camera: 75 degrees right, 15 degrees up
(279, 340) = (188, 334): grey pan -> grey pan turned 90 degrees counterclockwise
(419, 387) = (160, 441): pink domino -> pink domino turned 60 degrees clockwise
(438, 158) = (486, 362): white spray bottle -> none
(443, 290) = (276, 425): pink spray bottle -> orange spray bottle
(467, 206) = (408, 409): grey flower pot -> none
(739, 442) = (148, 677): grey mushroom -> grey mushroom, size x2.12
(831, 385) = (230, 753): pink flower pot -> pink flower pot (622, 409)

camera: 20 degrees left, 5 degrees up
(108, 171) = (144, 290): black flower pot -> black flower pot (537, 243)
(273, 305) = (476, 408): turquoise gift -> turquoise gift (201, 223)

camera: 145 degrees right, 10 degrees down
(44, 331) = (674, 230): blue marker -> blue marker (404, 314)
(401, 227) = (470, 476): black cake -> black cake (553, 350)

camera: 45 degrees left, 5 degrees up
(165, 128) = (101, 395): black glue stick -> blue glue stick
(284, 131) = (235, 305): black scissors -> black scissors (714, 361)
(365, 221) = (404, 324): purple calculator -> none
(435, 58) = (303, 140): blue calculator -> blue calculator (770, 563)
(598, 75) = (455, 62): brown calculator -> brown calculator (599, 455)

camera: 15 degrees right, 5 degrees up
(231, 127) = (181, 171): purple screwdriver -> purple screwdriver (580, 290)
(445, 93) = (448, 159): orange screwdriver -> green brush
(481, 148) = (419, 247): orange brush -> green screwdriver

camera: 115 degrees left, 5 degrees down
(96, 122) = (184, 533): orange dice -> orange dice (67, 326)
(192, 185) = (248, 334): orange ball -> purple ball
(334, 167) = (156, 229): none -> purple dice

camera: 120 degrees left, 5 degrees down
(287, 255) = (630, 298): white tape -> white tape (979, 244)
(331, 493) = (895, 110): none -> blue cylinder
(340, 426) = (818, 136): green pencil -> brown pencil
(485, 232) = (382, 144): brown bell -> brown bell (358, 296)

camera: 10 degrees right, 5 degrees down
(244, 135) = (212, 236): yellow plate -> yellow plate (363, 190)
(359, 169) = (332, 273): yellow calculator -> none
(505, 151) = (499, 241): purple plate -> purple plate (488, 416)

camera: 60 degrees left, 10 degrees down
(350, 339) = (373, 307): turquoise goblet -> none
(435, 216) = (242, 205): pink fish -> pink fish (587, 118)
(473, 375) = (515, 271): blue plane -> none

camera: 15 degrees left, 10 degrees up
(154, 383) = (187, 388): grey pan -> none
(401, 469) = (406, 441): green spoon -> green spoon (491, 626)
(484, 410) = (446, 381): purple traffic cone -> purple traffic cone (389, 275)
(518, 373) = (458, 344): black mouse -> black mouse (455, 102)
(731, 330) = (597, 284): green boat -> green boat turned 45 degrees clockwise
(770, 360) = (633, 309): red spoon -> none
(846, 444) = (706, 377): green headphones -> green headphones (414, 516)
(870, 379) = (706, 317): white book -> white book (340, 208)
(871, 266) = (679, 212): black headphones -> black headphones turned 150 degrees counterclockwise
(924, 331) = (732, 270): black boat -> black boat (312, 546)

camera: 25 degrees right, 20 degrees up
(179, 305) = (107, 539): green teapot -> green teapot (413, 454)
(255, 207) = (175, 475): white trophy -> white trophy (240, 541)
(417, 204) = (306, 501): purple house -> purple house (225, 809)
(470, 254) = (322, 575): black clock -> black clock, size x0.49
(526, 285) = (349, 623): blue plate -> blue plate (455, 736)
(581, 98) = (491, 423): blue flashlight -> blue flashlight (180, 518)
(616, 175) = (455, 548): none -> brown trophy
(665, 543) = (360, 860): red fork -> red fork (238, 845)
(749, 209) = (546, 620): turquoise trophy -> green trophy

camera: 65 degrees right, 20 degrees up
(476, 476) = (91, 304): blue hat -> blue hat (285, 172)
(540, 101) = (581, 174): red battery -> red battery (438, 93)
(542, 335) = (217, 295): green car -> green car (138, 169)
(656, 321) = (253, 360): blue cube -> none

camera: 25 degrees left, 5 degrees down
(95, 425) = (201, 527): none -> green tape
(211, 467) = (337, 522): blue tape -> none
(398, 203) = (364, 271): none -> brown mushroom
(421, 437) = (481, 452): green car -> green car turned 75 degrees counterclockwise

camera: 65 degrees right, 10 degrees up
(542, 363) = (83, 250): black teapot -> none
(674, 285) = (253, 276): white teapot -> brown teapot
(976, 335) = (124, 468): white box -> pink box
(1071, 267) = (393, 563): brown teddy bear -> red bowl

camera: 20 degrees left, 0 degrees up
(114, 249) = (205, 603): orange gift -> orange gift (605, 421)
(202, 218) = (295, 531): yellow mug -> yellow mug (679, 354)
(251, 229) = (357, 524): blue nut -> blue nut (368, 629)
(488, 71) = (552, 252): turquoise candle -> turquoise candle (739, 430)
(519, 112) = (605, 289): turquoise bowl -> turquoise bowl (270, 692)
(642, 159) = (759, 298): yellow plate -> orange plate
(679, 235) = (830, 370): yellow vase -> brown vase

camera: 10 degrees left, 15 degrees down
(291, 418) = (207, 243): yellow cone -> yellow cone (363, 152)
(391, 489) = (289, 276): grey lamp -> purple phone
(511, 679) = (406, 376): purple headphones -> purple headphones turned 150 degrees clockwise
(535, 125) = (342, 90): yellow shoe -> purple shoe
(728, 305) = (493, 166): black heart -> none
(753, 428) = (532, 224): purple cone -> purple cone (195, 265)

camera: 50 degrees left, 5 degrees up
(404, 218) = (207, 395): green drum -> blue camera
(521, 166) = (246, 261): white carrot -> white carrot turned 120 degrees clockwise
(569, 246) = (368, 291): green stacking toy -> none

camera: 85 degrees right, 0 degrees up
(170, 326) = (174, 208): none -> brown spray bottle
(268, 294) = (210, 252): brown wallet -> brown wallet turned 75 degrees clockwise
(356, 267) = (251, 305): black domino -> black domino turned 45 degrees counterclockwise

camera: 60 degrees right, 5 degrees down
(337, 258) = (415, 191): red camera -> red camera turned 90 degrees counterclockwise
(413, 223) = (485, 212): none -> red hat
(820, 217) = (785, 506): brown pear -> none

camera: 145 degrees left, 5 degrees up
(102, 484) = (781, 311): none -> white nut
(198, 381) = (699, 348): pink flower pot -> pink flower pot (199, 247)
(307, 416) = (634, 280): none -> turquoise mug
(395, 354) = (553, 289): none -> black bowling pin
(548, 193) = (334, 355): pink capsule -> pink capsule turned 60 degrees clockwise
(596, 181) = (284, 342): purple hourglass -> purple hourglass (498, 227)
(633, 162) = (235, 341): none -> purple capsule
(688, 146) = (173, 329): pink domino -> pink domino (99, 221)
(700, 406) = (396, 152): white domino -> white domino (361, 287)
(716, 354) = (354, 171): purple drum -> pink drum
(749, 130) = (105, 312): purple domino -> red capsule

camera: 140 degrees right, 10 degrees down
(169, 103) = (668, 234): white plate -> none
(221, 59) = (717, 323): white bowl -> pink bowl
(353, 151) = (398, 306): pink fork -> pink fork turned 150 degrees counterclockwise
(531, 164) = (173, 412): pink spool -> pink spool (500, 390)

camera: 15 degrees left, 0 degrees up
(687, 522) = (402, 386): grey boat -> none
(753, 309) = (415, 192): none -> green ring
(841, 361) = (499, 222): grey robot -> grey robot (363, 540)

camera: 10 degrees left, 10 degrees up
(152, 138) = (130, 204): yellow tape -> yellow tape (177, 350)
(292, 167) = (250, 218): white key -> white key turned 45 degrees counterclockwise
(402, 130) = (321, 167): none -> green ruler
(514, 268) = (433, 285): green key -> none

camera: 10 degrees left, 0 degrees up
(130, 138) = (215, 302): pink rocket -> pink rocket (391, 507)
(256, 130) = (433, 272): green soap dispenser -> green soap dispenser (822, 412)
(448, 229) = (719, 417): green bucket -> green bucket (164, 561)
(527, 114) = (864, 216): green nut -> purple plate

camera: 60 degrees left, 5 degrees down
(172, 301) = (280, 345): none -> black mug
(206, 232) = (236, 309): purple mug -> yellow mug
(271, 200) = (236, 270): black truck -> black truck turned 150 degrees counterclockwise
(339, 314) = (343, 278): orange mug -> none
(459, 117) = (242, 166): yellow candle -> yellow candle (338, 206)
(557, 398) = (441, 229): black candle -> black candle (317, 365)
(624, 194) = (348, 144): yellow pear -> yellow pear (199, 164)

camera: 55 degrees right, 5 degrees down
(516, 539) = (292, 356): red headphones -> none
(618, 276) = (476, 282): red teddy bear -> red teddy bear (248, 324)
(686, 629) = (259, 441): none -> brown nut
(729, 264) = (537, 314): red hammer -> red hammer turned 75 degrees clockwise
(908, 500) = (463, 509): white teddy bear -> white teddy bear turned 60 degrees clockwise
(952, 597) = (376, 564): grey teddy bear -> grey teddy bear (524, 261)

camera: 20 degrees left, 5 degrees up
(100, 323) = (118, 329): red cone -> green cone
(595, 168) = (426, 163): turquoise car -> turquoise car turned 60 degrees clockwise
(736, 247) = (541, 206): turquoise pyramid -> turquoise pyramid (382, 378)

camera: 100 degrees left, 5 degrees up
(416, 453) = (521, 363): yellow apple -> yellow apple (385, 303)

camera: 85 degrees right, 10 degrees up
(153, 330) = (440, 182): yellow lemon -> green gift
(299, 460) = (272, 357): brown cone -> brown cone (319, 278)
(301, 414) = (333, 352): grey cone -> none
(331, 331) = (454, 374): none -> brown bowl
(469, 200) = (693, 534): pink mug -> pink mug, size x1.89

::::::::

→ **YOUR OBJECTIVE**:
Scan the entries above for the line containing "camera: 25 degrees left, 5 degrees down", and copy it and all lines after it exactly, down to and including the line containing "camera: 20 degrees left, 0 degrees up".

→ **RESULT OF THIS EXERCISE**:
camera: 25 degrees left, 5 degrees down
(95, 425) = (201, 527): none -> green tape
(211, 467) = (337, 522): blue tape -> none
(398, 203) = (364, 271): none -> brown mushroom
(421, 437) = (481, 452): green car -> green car turned 75 degrees counterclockwise

camera: 65 degrees right, 10 degrees up
(542, 363) = (83, 250): black teapot -> none
(674, 285) = (253, 276): white teapot -> brown teapot
(976, 335) = (124, 468): white box -> pink box
(1071, 267) = (393, 563): brown teddy bear -> red bowl

camera: 20 degrees left, 0 degrees up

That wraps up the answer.